Your task is to transcribe all of the data below exactly, omitting the images.

Data to use:
════
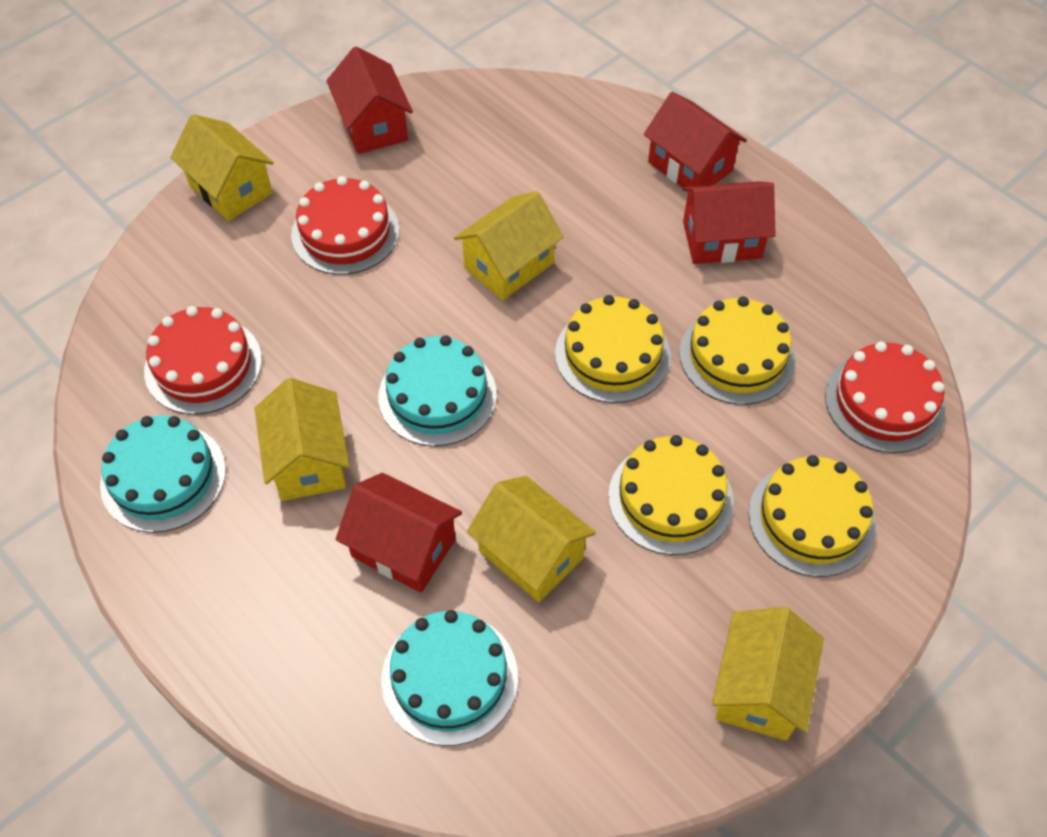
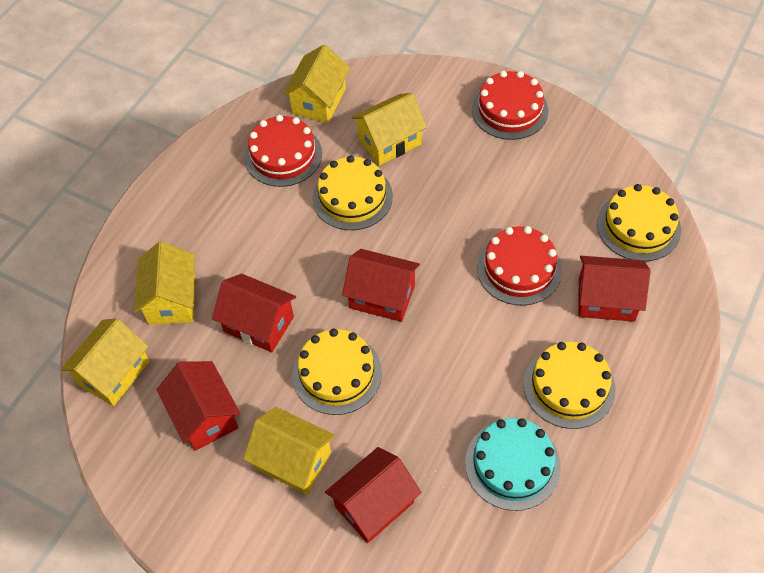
red house: 4 -> 5
turquoise cake: 3 -> 1

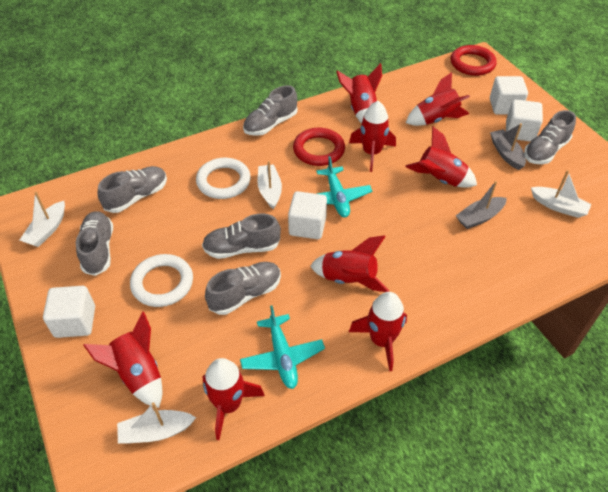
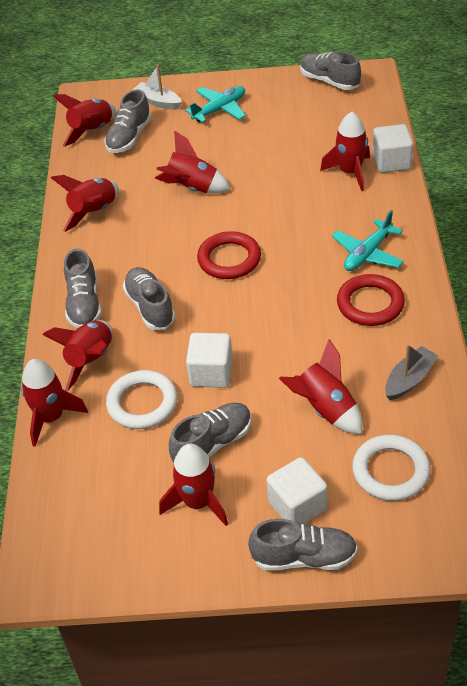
grey boat: 2 -> 1
white boat: 4 -> 1
white cube: 4 -> 3

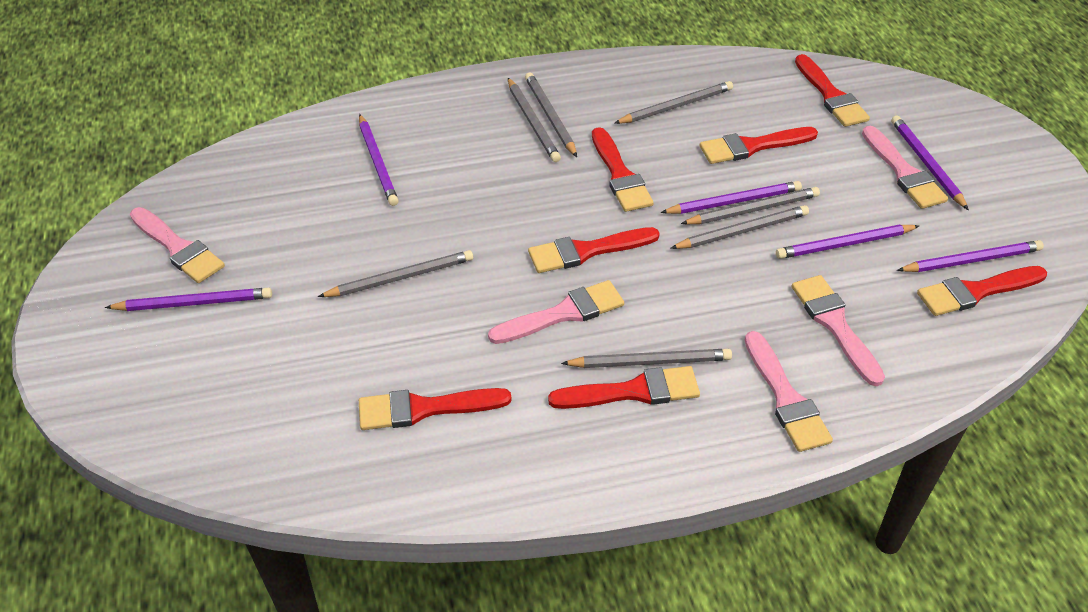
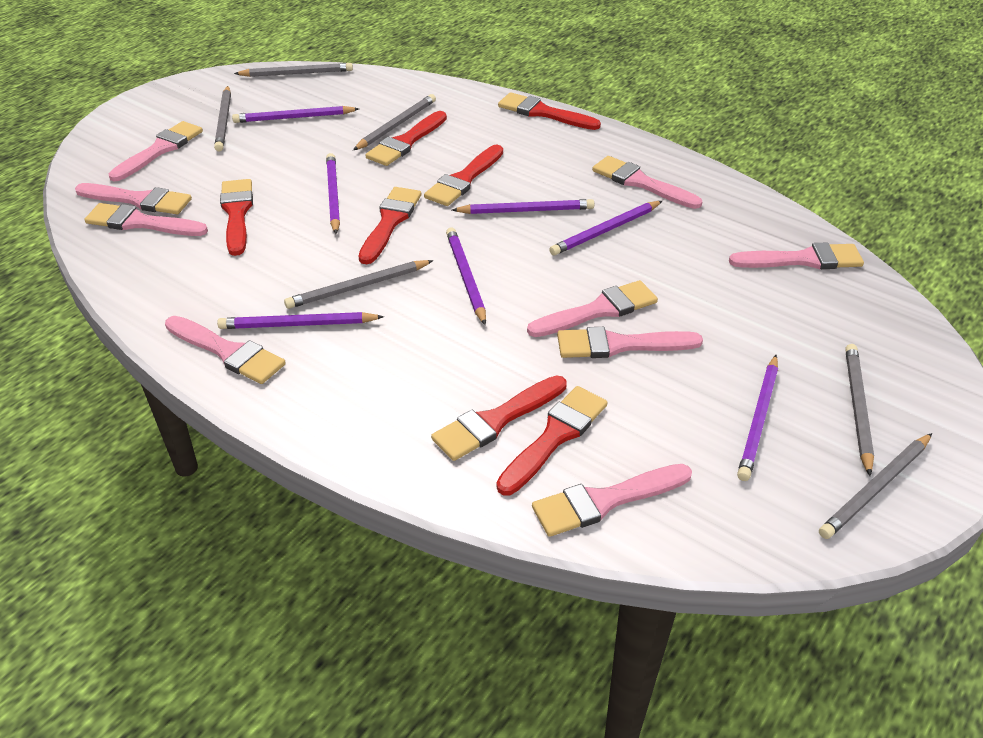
grey pencil: 7 -> 6
pink brush: 5 -> 9
purple pencil: 6 -> 7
════
Finished exercise:
red house: 4 -> 5
turquoise cake: 3 -> 1

grey boat: 2 -> 1
white boat: 4 -> 1
white cube: 4 -> 3

grey pencil: 7 -> 6
pink brush: 5 -> 9
purple pencil: 6 -> 7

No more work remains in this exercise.